> Your objective: Your answer is a copy of every line in the records where "green" appears.

[Data records]
**********

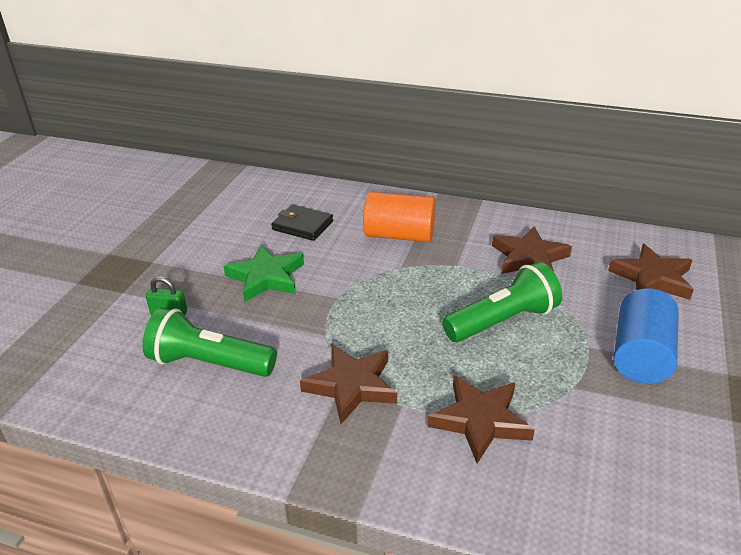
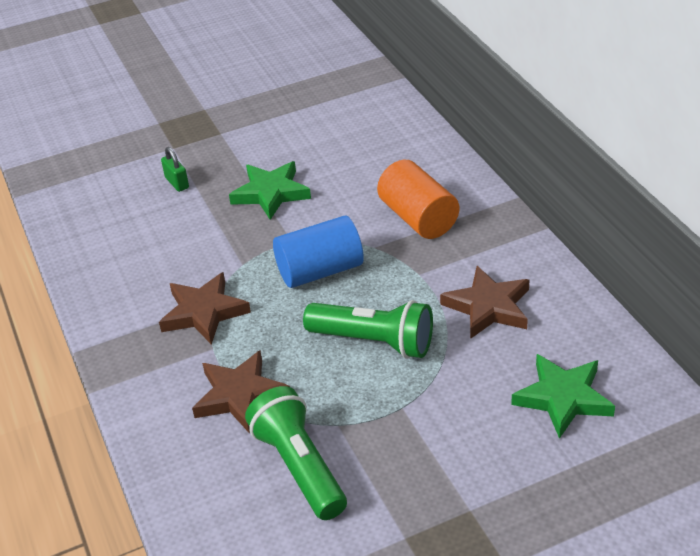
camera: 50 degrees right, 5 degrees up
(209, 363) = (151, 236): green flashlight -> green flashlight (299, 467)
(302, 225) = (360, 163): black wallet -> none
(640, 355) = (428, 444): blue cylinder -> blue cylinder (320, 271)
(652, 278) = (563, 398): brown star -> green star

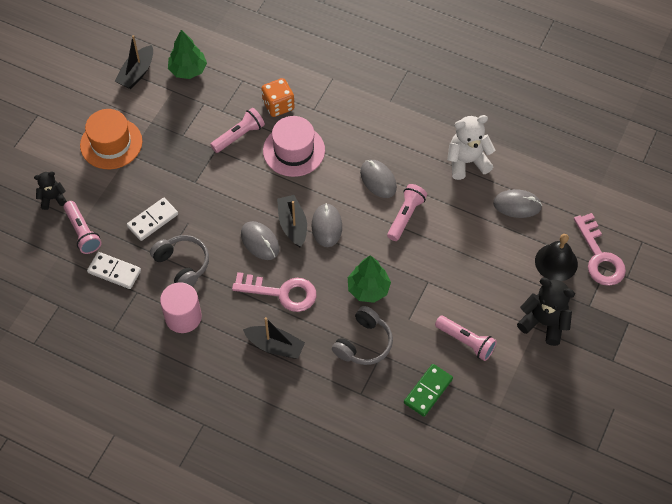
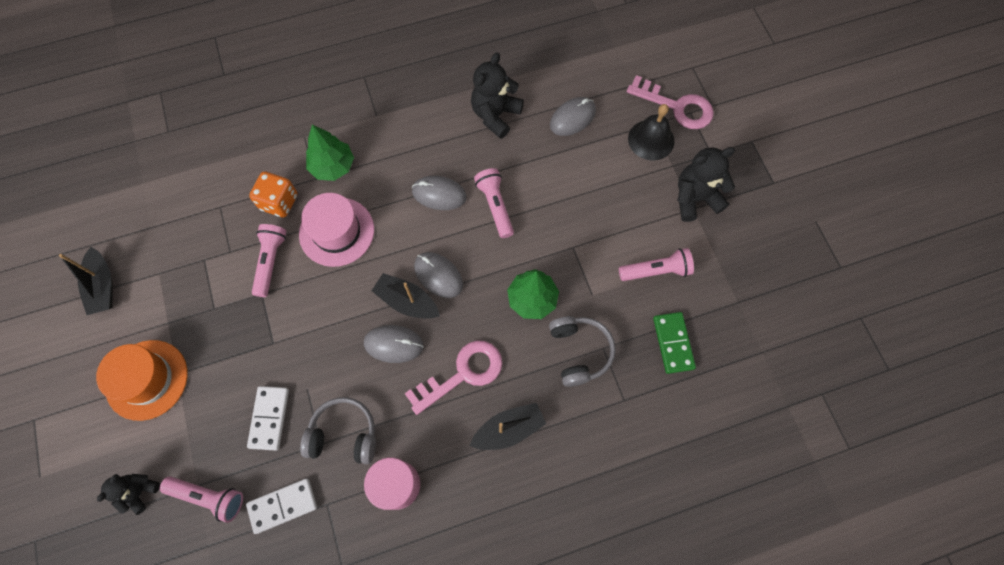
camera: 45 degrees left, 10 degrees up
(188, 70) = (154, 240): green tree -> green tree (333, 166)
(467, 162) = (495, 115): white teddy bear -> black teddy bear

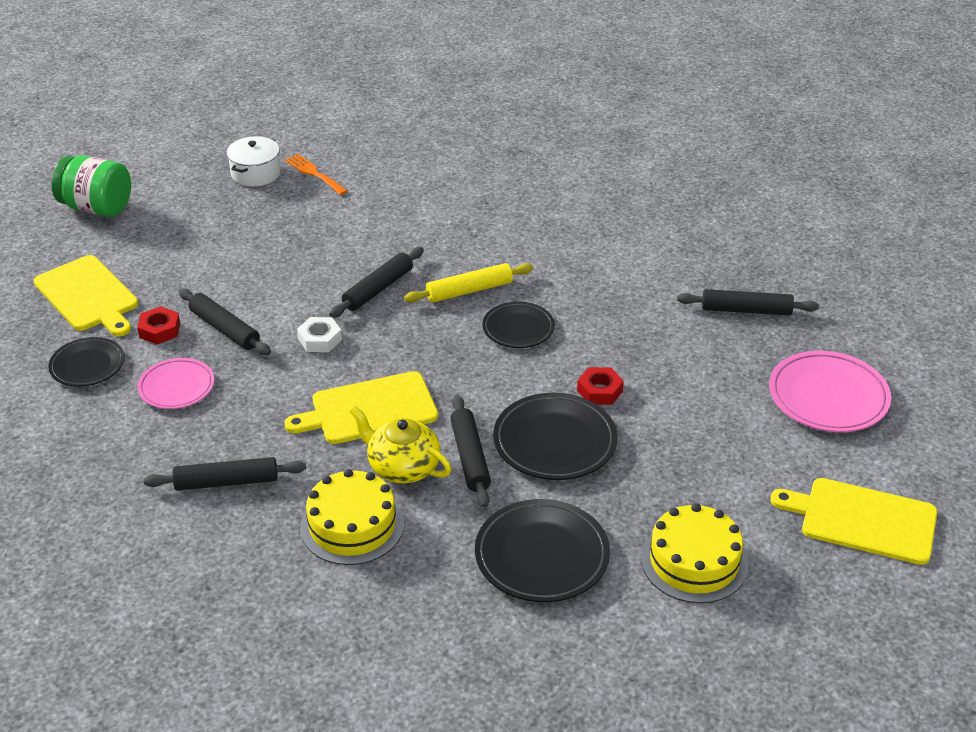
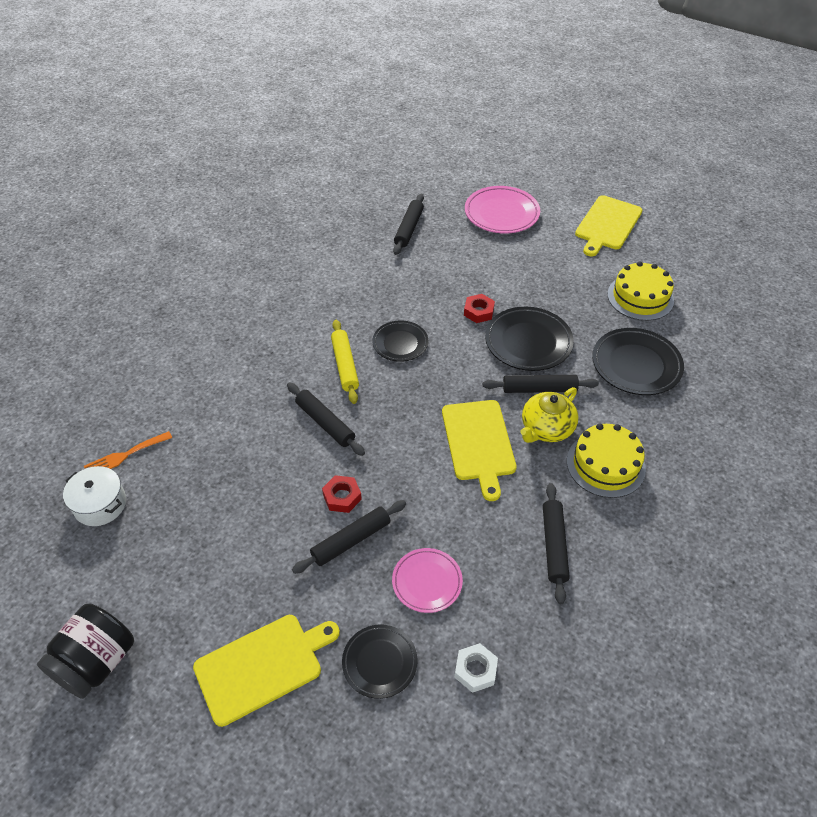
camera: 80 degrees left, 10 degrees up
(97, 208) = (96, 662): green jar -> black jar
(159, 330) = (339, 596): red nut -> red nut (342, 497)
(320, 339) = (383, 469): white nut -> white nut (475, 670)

**********

> The completed task:
(209, 363) = (151, 236): green flashlight -> green flashlight (299, 467)
(652, 278) = (563, 398): brown star -> green star
(188, 70) = (154, 240): green tree -> green tree (333, 166)
(97, 208) = (96, 662): green jar -> black jar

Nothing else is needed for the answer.